[Entries on finding words and elements]

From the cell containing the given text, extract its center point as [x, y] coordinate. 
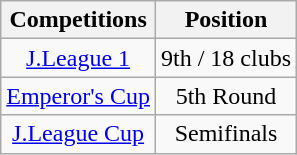
Semifinals [226, 134]
5th Round [226, 96]
Competitions [78, 20]
Position [226, 20]
9th / 18 clubs [226, 58]
Emperor's Cup [78, 96]
J.League Cup [78, 134]
J.League 1 [78, 58]
From the cell containing the given text, extract its center point as (X, Y) coordinate. 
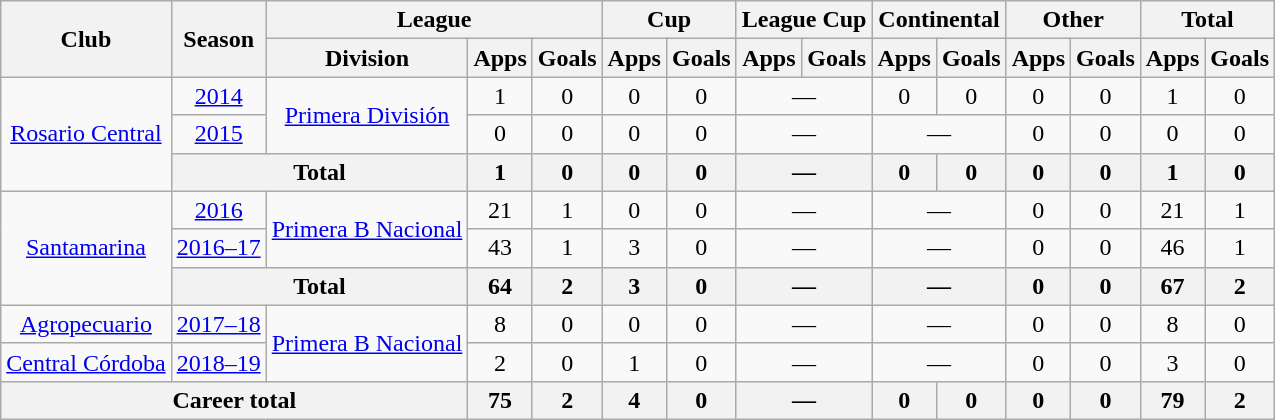
2017–18 (218, 324)
Season (218, 39)
League Cup (804, 20)
64 (500, 286)
Division (367, 58)
67 (1172, 286)
79 (1172, 400)
46 (1172, 248)
2016–17 (218, 248)
Career total (234, 400)
2016 (218, 210)
Central Córdoba (86, 362)
Other (1073, 20)
4 (634, 400)
Cup (669, 20)
43 (500, 248)
2015 (218, 134)
Agropecuario (86, 324)
Rosario Central (86, 134)
Club (86, 39)
League (434, 20)
2018–19 (218, 362)
Primera División (367, 115)
75 (500, 400)
Santamarina (86, 248)
2014 (218, 96)
Continental (939, 20)
Find where the given text appears and provide that cell's center as [x, y] coordinate. 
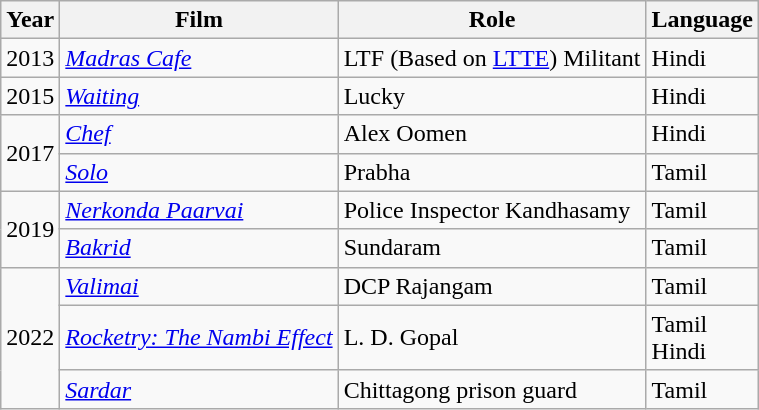
Waiting [199, 96]
Sundaram [492, 248]
2017 [30, 153]
2022 [30, 338]
L. D. Gopal [492, 338]
2015 [30, 96]
2019 [30, 229]
Sardar [199, 389]
Role [492, 20]
Solo [199, 172]
Nerkonda Paarvai [199, 210]
TamilHindi [702, 338]
Film [199, 20]
Chef [199, 134]
Prabha [492, 172]
LTF (Based on LTTE) Militant [492, 58]
DCP Rajangam [492, 286]
Valimai [199, 286]
Alex Oomen [492, 134]
Language [702, 20]
Madras Cafe [199, 58]
Rocketry: The Nambi Effect [199, 338]
Year [30, 20]
2013 [30, 58]
Lucky [492, 96]
Bakrid [199, 248]
Police Inspector Kandhasamy [492, 210]
Chittagong prison guard [492, 389]
Search for the cell housing the specified text and yield its [X, Y] center coordinate. 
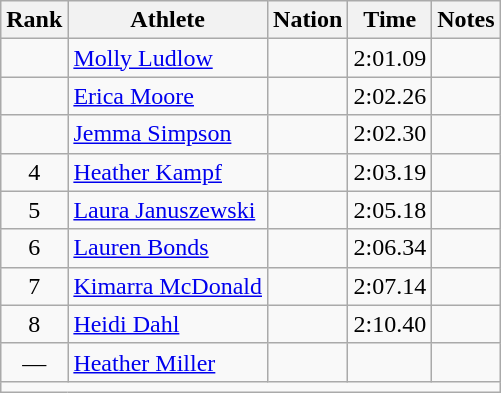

_Given instruction_
Copy all of the lines above word for word, omitting the pictures.

_The result_
From the cell containing the given text, extract its center point as [x, y] coordinate. 
Semifinals [226, 134]
5th Round [226, 96]
Competitions [78, 20]
Position [226, 20]
9th / 18 clubs [226, 58]
Emperor's Cup [78, 96]
J.League Cup [78, 134]
J.League 1 [78, 58]
From the cell containing the given text, extract its center point as (X, Y) coordinate. 
2017–18 (218, 324)
Season (218, 39)
League Cup (804, 20)
64 (500, 286)
Division (367, 58)
67 (1172, 286)
79 (1172, 400)
46 (1172, 248)
2016–17 (218, 248)
Career total (234, 400)
2016 (218, 210)
Central Córdoba (86, 362)
Other (1073, 20)
4 (634, 400)
Cup (669, 20)
43 (500, 248)
2015 (218, 134)
Agropecuario (86, 324)
Rosario Central (86, 134)
Club (86, 39)
League (434, 20)
2018–19 (218, 362)
Primera División (367, 115)
75 (500, 400)
Santamarina (86, 248)
2014 (218, 96)
Continental (939, 20)
Find where the given text appears and provide that cell's center as [x, y] coordinate. 
Waiting [199, 96]
Sundaram [492, 248]
2017 [30, 153]
2022 [30, 338]
L. D. Gopal [492, 338]
2015 [30, 96]
2019 [30, 229]
Sardar [199, 389]
Role [492, 20]
Solo [199, 172]
Nerkonda Paarvai [199, 210]
TamilHindi [702, 338]
Film [199, 20]
Chef [199, 134]
Prabha [492, 172]
LTF (Based on LTTE) Militant [492, 58]
DCP Rajangam [492, 286]
Valimai [199, 286]
Alex Oomen [492, 134]
Language [702, 20]
Madras Cafe [199, 58]
Rocketry: The Nambi Effect [199, 338]
Year [30, 20]
2013 [30, 58]
Lucky [492, 96]
Bakrid [199, 248]
Police Inspector Kandhasamy [492, 210]
Chittagong prison guard [492, 389]
Search for the cell housing the specified text and yield its [X, Y] center coordinate. 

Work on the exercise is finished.